** Opening Exercise inputs block **

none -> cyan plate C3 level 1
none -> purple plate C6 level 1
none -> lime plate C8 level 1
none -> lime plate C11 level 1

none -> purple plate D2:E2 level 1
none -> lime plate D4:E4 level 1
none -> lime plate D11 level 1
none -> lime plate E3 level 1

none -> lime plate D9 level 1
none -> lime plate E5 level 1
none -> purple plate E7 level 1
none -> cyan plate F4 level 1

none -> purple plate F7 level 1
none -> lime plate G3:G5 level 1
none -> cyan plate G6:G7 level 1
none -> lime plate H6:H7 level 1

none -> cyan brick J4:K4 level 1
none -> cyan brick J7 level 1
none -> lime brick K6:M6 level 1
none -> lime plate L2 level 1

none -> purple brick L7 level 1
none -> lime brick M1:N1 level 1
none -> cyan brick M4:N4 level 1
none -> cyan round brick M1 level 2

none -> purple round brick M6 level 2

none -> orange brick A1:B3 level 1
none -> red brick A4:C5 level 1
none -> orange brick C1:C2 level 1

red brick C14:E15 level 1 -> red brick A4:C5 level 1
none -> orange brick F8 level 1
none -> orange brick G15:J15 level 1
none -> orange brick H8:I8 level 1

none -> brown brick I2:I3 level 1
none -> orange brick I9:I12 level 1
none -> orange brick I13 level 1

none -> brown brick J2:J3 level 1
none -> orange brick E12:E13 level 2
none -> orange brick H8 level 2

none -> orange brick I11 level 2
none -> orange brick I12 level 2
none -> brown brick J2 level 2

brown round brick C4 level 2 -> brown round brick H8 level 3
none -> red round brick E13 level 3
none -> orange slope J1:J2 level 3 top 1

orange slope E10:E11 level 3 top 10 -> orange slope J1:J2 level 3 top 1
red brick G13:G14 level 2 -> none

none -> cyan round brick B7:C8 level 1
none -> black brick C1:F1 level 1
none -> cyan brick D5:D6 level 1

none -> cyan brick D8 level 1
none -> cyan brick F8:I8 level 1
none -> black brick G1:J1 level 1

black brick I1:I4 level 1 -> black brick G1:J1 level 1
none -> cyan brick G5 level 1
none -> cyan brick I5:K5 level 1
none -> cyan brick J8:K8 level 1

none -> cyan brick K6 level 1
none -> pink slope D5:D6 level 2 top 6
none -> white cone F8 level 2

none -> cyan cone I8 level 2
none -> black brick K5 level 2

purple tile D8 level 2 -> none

** Closing Exercise inputs block **

What to work on:
Transcribe nothing except the lines from the one with "none -> pink slope D5:D6 level 2 top 6" through the end of the data above, each exactly as it appears.

Reply to the exercise:
none -> pink slope D5:D6 level 2 top 6
none -> white cone F8 level 2

none -> cyan cone I8 level 2
none -> black brick K5 level 2

purple tile D8 level 2 -> none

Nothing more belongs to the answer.